• [WHAT YOU NEED TO DO]: Pull every line holding the word "none" out of the data and copy it.

[[ PROVIDED ENTRIES open ]]

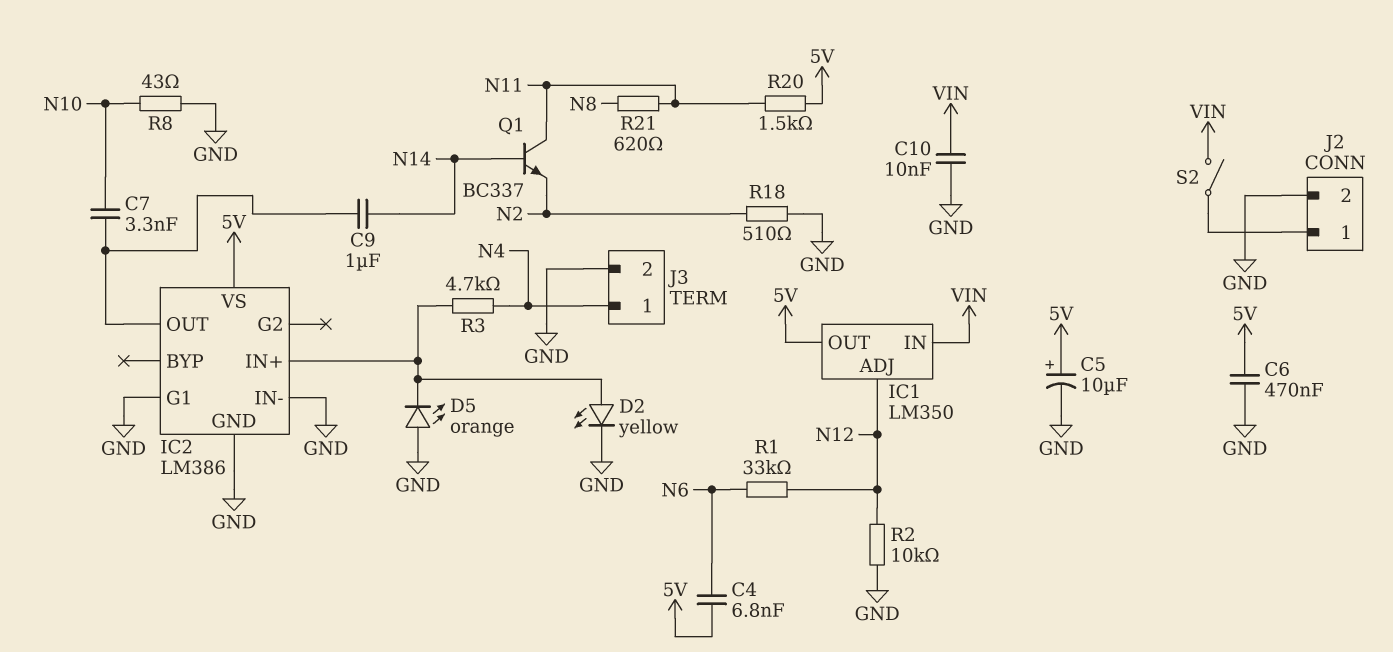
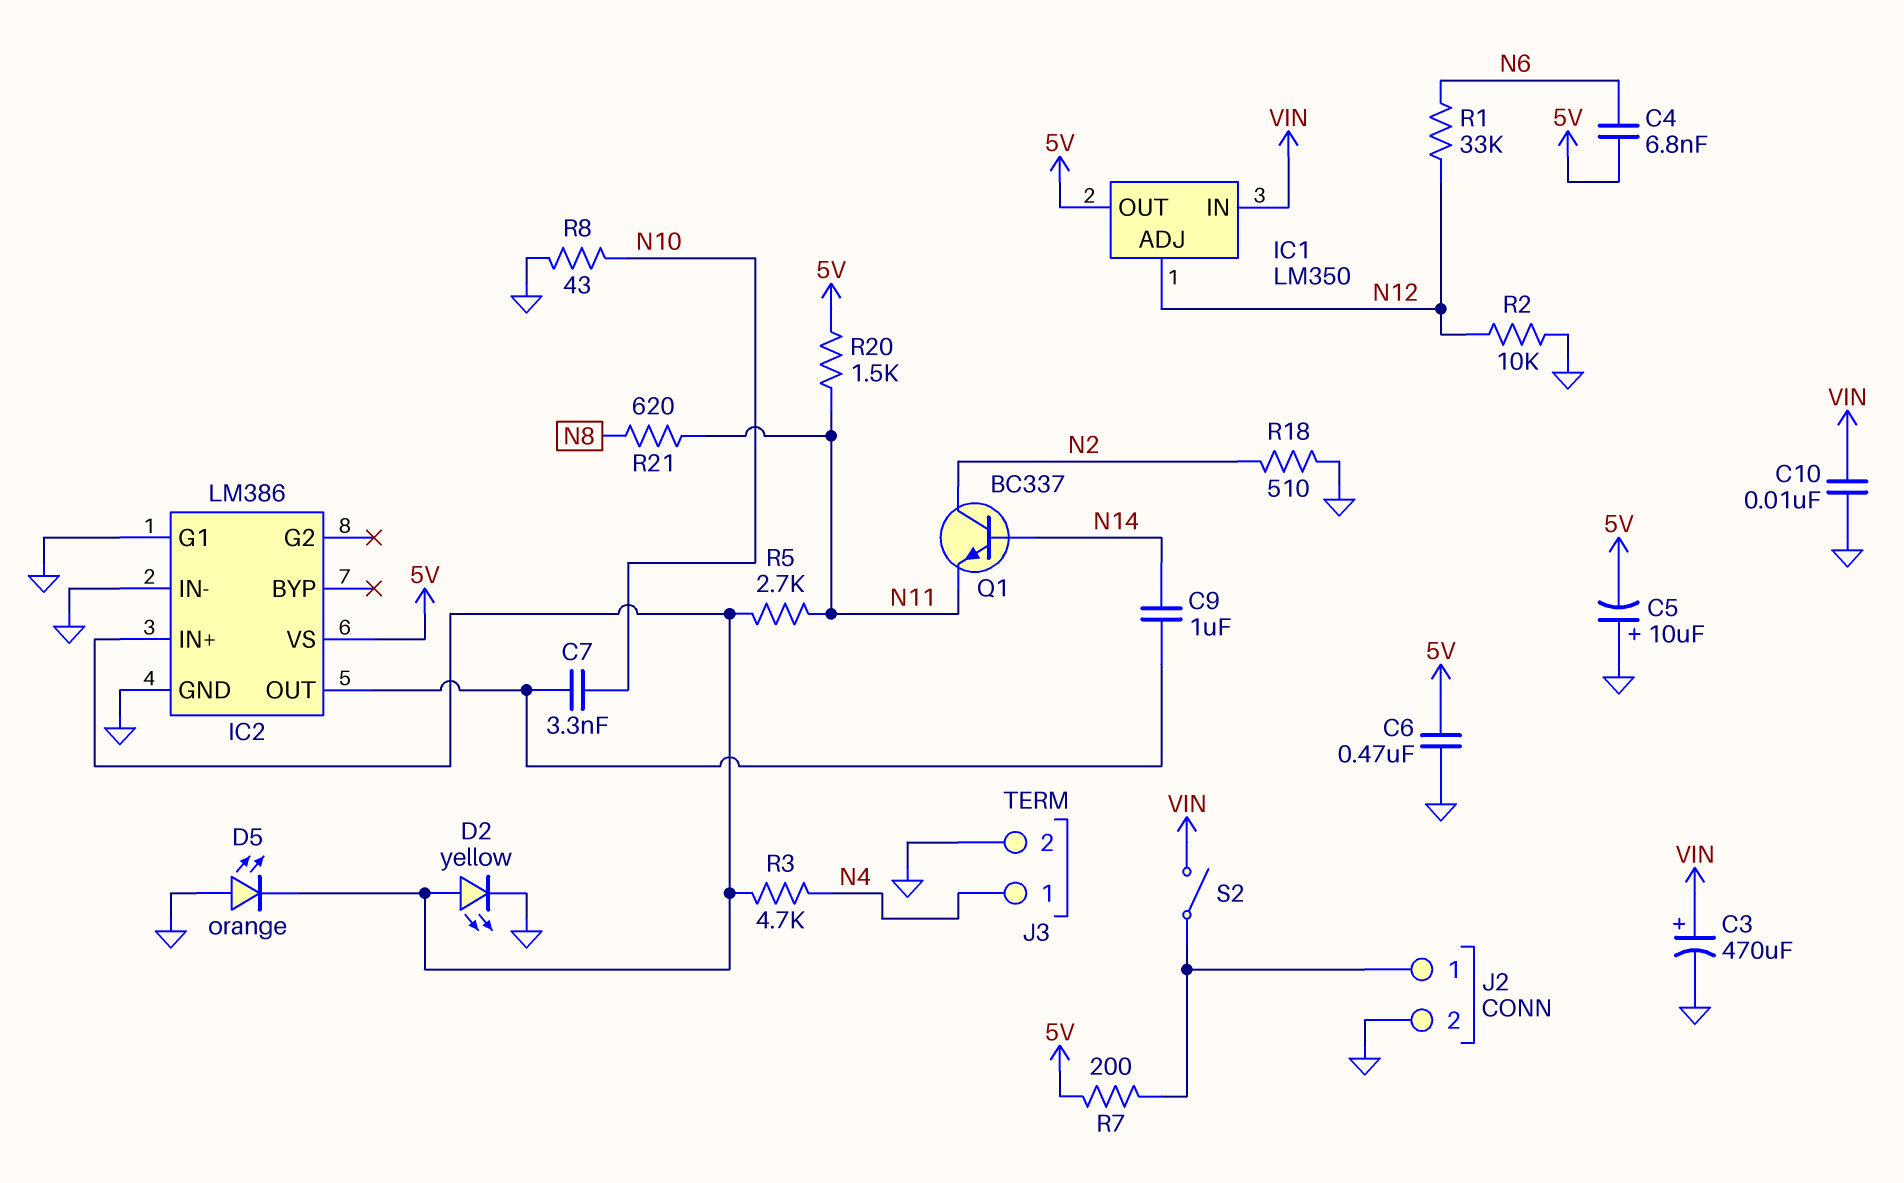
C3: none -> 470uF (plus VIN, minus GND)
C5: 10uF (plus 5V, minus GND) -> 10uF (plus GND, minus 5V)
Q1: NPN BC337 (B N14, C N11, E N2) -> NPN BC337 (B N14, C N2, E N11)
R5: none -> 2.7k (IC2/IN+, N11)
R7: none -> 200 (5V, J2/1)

[[ PROVIDED ENTRIES closed ]]

• [ANSWER TO THE EXERCISE]:
C3: none -> 470uF (plus VIN, minus GND)
R5: none -> 2.7k (IC2/IN+, N11)
R7: none -> 200 (5V, J2/1)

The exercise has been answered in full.